* DATASET EXTRACT:

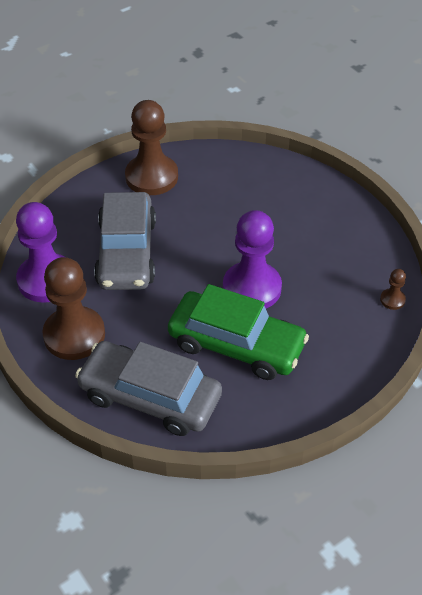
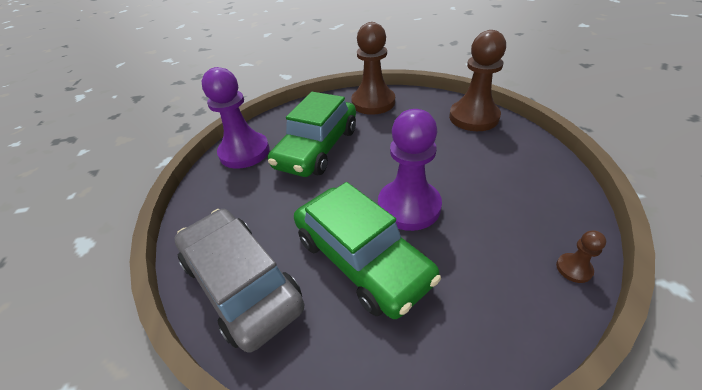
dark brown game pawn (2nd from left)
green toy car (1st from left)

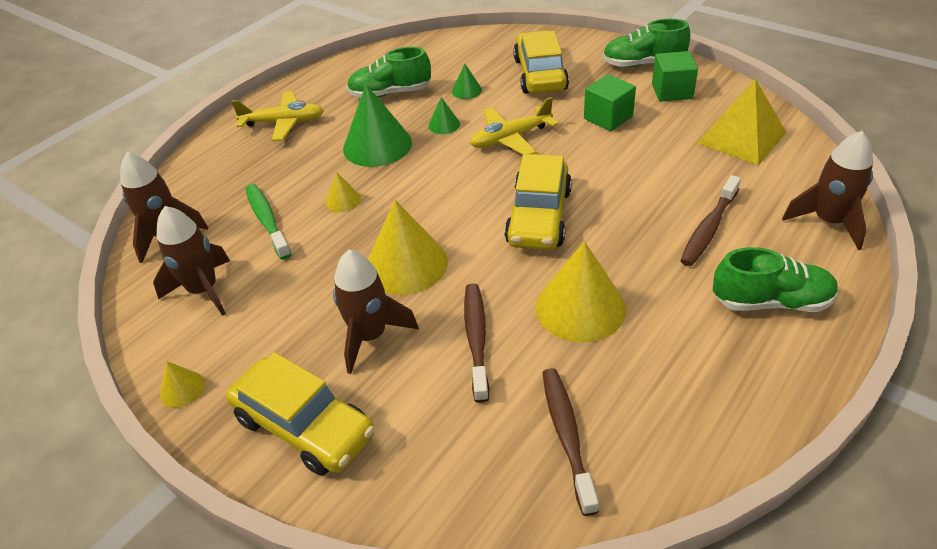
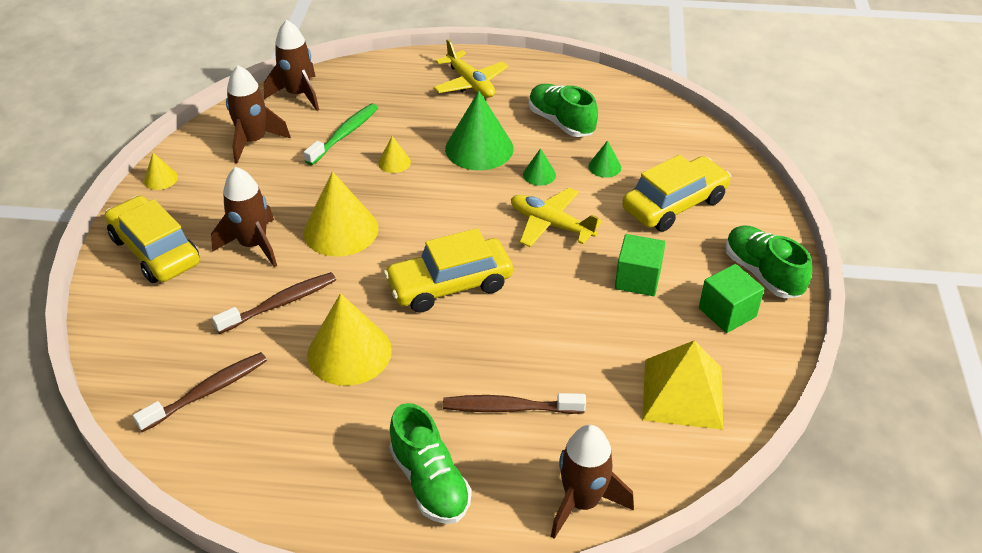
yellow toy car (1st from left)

* YOUR INSTRUCTIONS: Reproduce the whole listing word for word, setting aside any pictures.

* EXERCISE RESULT:
dark brown game pawn (2nd from left)
green toy car (1st from left)

yellow toy car (1st from left)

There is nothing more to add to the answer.